HOW TO COMPLETE THIS TASK: All lines in the data bearing the string "black" should be identified and copied.

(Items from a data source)
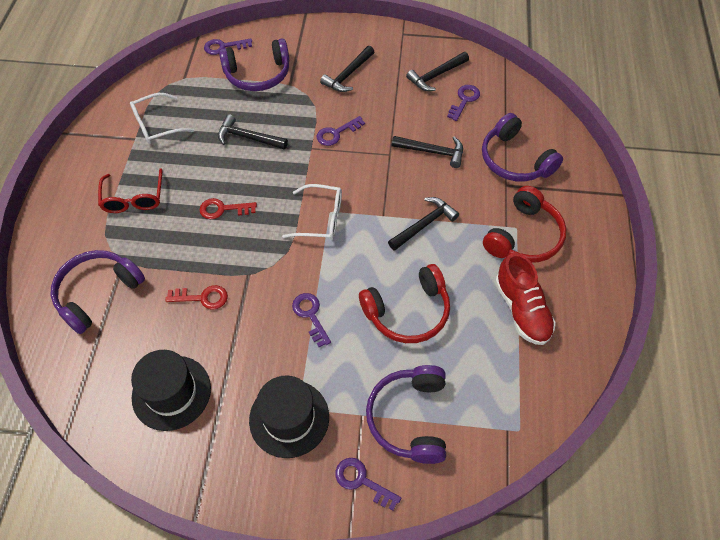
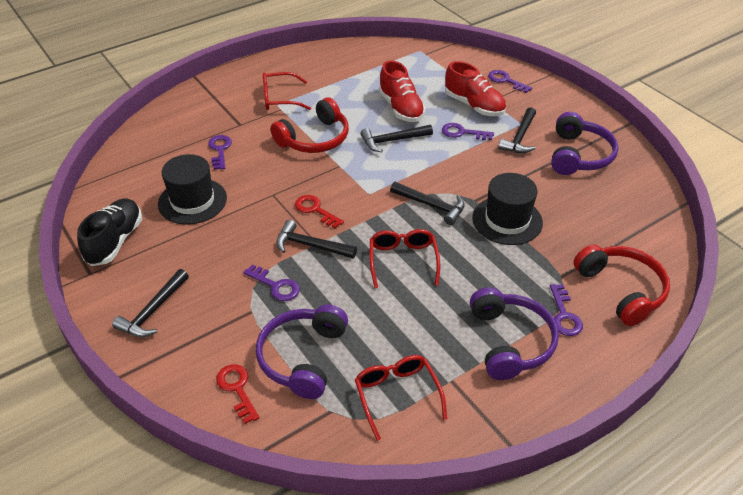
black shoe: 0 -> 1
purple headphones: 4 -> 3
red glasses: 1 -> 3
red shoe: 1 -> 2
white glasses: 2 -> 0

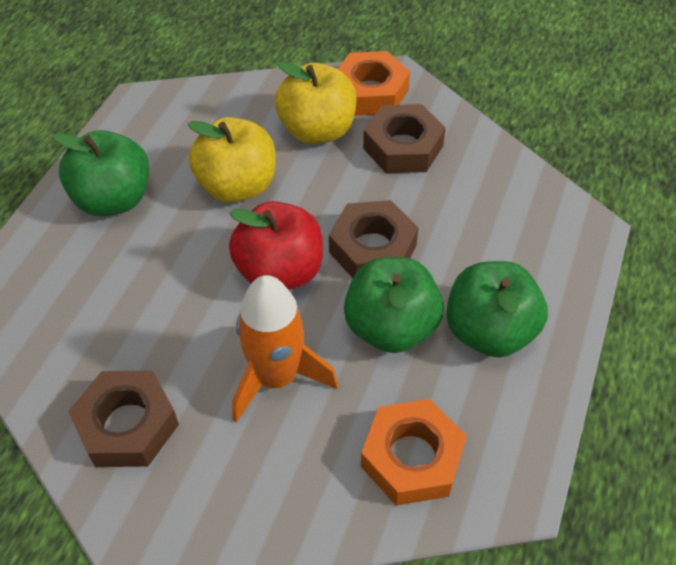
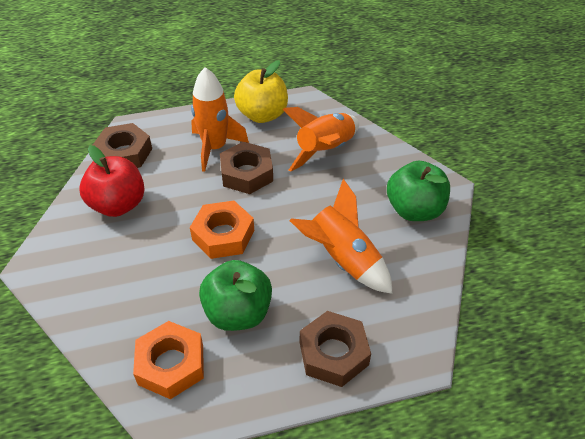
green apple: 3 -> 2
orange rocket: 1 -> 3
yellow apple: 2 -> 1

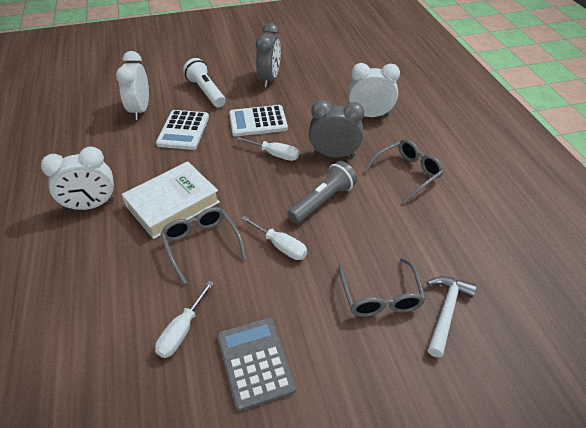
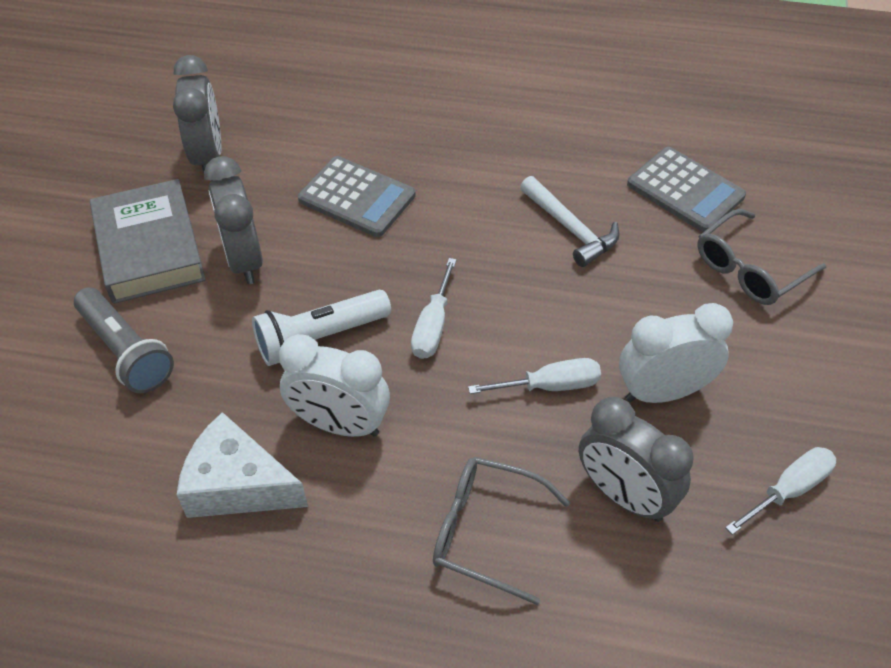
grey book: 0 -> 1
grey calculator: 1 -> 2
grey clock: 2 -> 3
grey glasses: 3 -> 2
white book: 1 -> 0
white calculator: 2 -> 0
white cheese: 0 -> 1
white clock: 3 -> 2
* * *
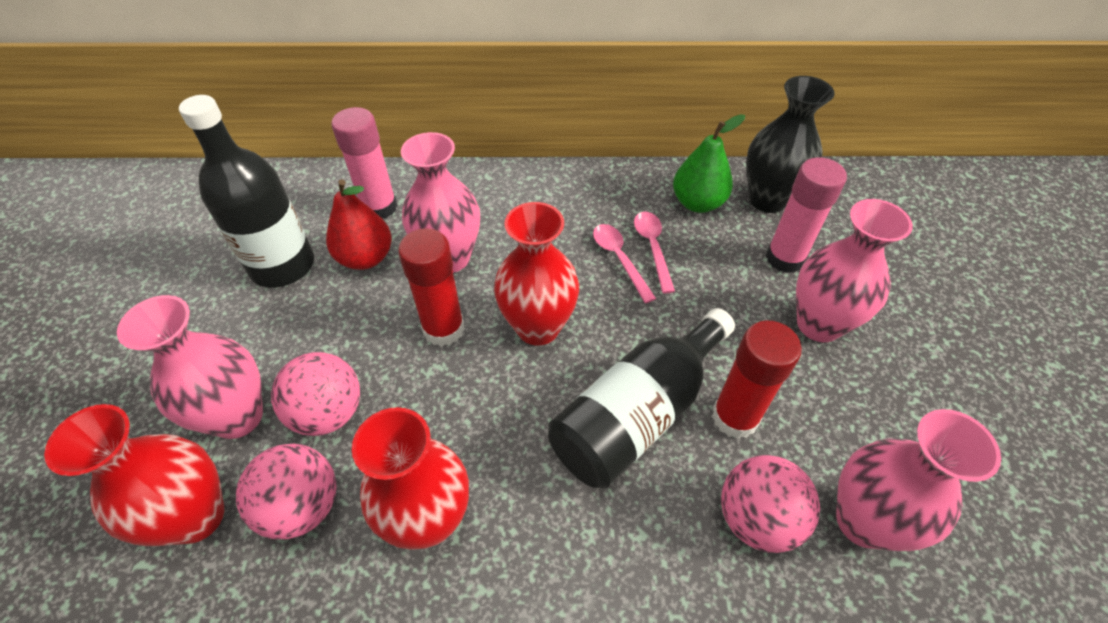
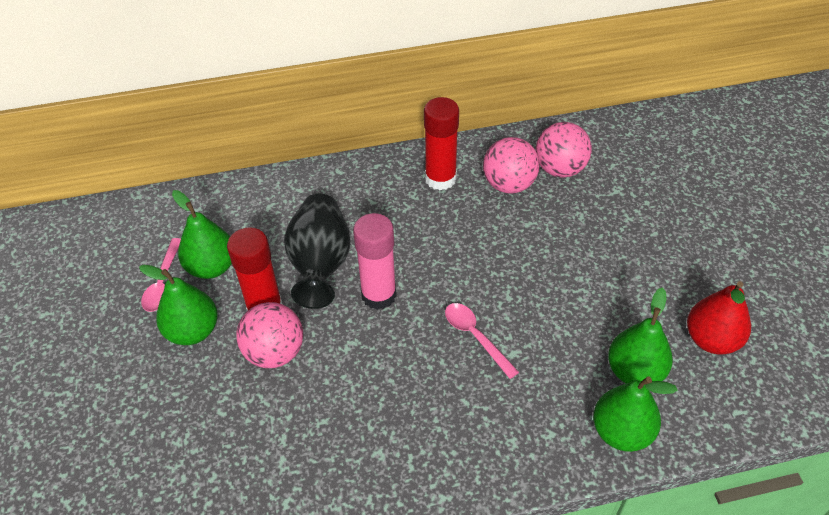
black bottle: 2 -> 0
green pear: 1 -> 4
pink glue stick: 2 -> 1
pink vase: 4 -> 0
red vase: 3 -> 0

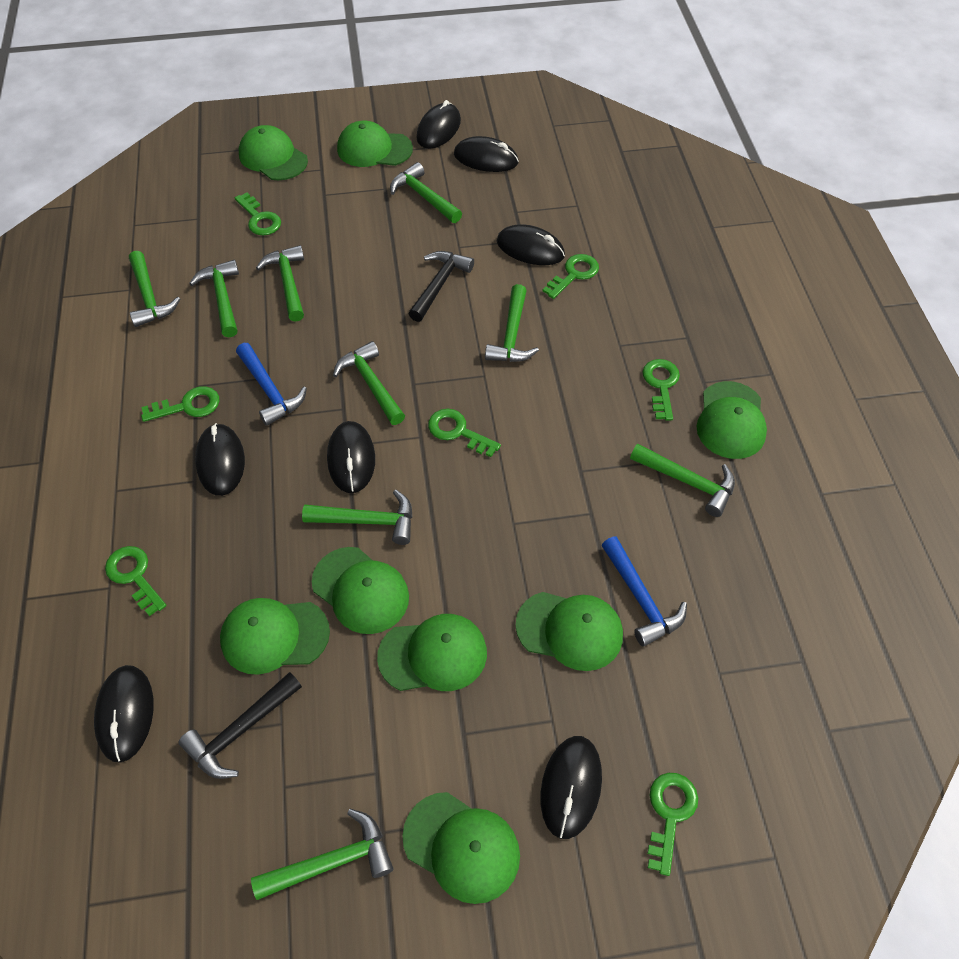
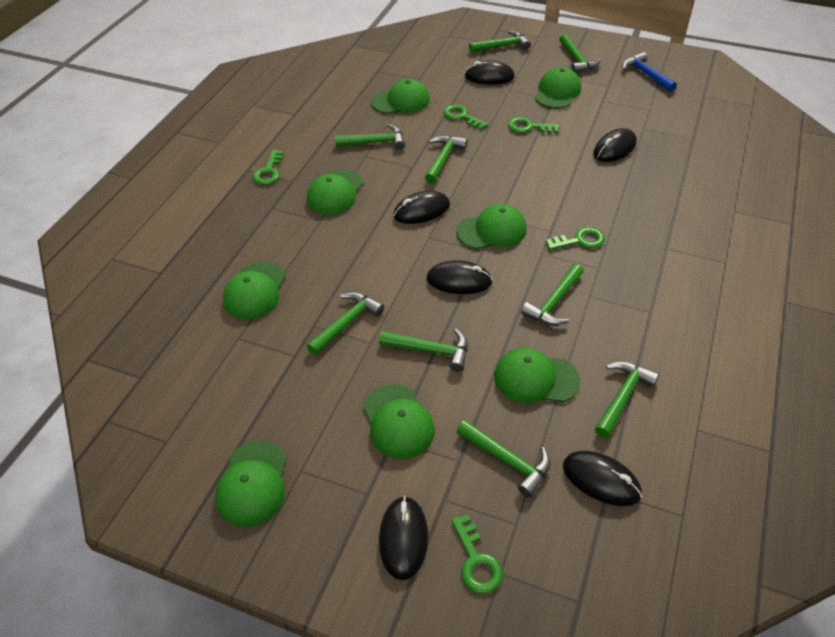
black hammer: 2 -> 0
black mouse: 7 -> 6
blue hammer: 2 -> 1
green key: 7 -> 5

SOLUTION TO THE EXERCISE:
black shoe: 0 -> 1
black bottle: 2 -> 0
black hammer: 2 -> 0
black mouse: 7 -> 6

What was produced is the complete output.